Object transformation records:
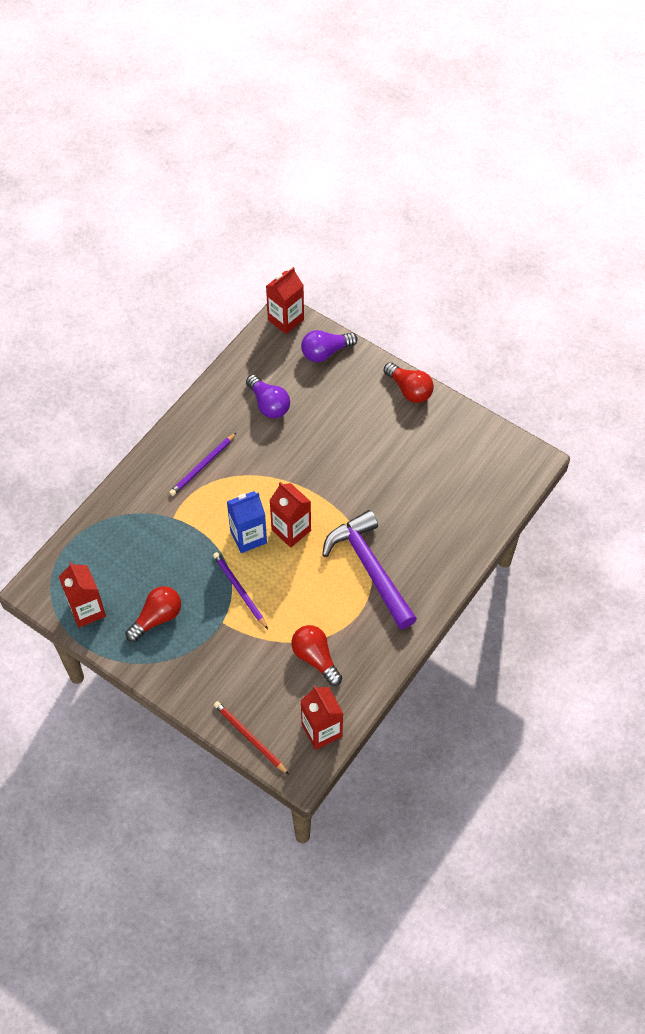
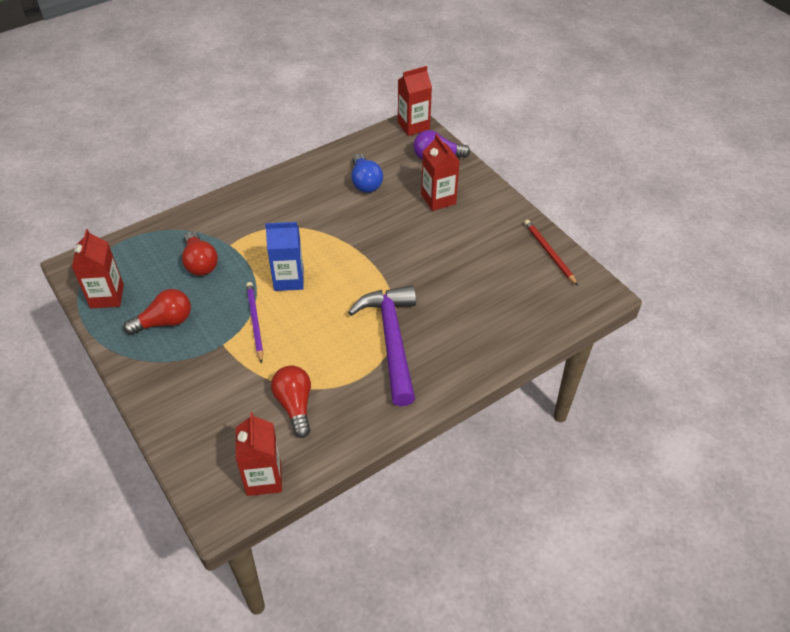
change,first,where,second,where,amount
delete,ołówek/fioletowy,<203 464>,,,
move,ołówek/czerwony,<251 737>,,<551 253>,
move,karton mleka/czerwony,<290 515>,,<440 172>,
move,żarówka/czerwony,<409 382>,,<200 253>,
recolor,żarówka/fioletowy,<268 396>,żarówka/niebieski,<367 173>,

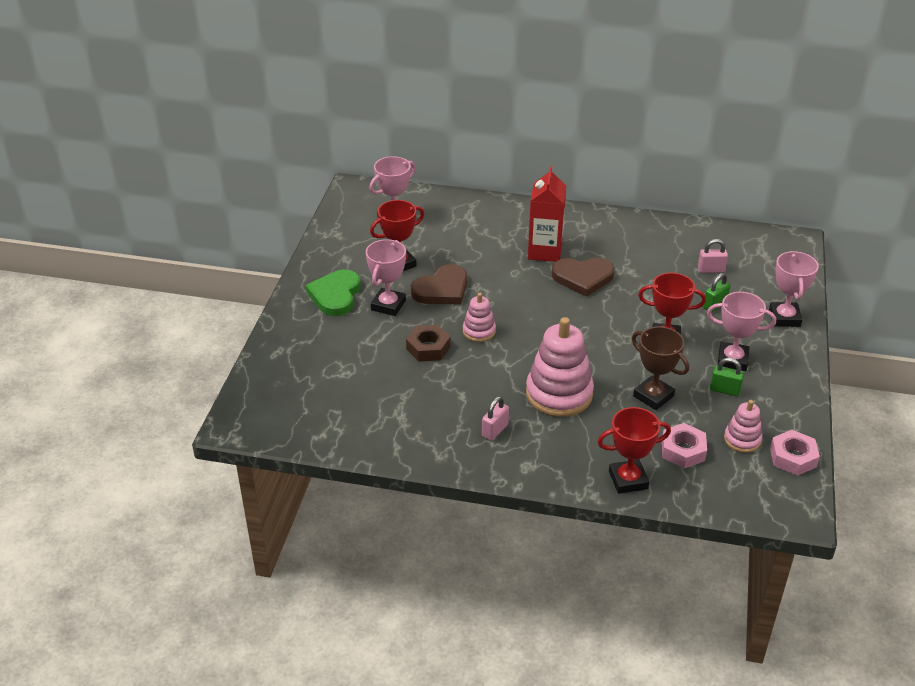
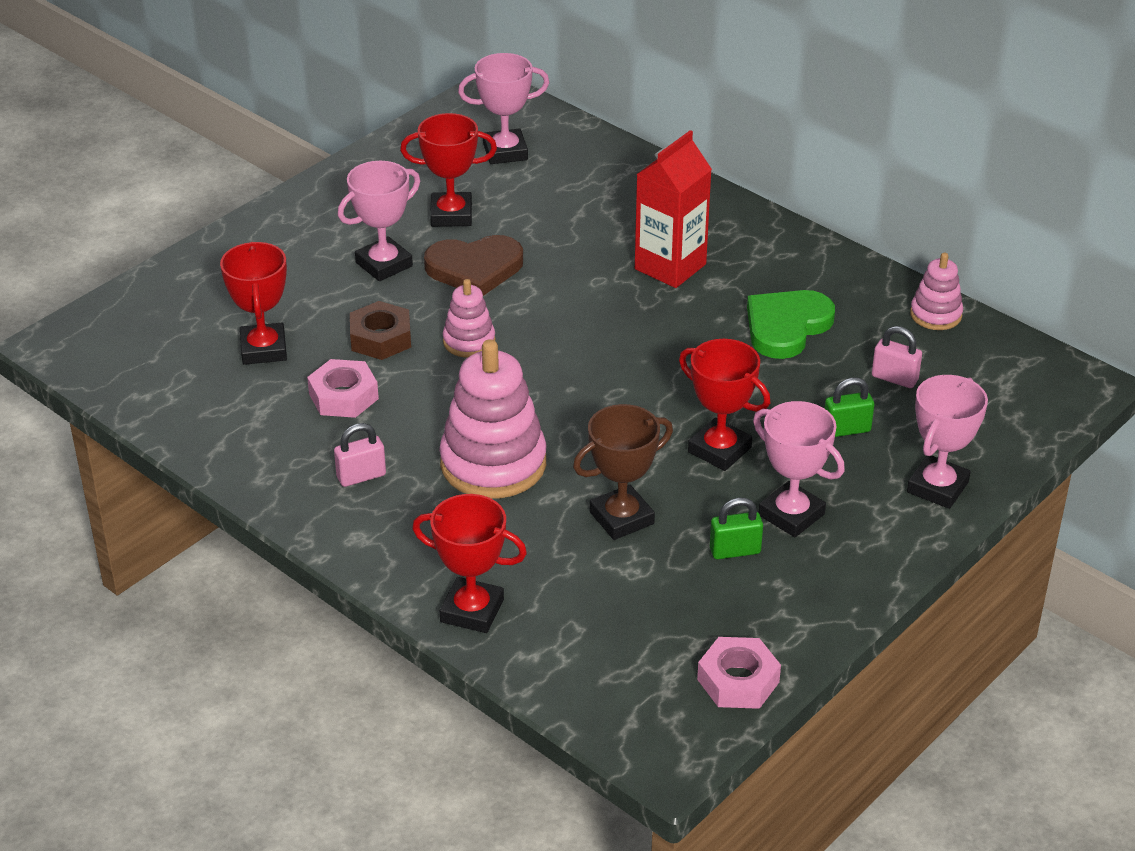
change,first,where,second,where,amount
delete,serce/brązowy,<583 277>,,,
insert,,,puchar/czerwony,<253 303>,
move,serce/zielony,<333 293>,,<791 324>,
move,nakrętka/różowy,<684 445>,,<343 388>,
move,zabawka nakładanka/różowy,<743 426>,,<936 291>,
rotate,puchar/brązowy,<660 368>,,<623 472>,75 degrees clockwise
rotate,kłódka/zielony,<727 377>,,<736 528>,60 degrees counterclockwise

WHAT NEEDS TO BE DONE:
Reproduce the lines of the data that run from the one containing "move,karton mleka/czerwony,<290 515>,,<440" to the final line, both included, exactly as they appear and without the pictures.

EXERCISE SOLUTION:
move,karton mleka/czerwony,<290 515>,,<440 172>,
move,żarówka/czerwony,<409 382>,,<200 253>,
recolor,żarówka/fioletowy,<268 396>,żarówka/niebieski,<367 173>,

change,first,where,second,where,amount
delete,serce/brązowy,<583 277>,,,
insert,,,puchar/czerwony,<253 303>,
move,serce/zielony,<333 293>,,<791 324>,
move,nakrętka/różowy,<684 445>,,<343 388>,
move,zabawka nakładanka/różowy,<743 426>,,<936 291>,
rotate,puchar/brązowy,<660 368>,,<623 472>,75 degrees clockwise
rotate,kłódka/zielony,<727 377>,,<736 528>,60 degrees counterclockwise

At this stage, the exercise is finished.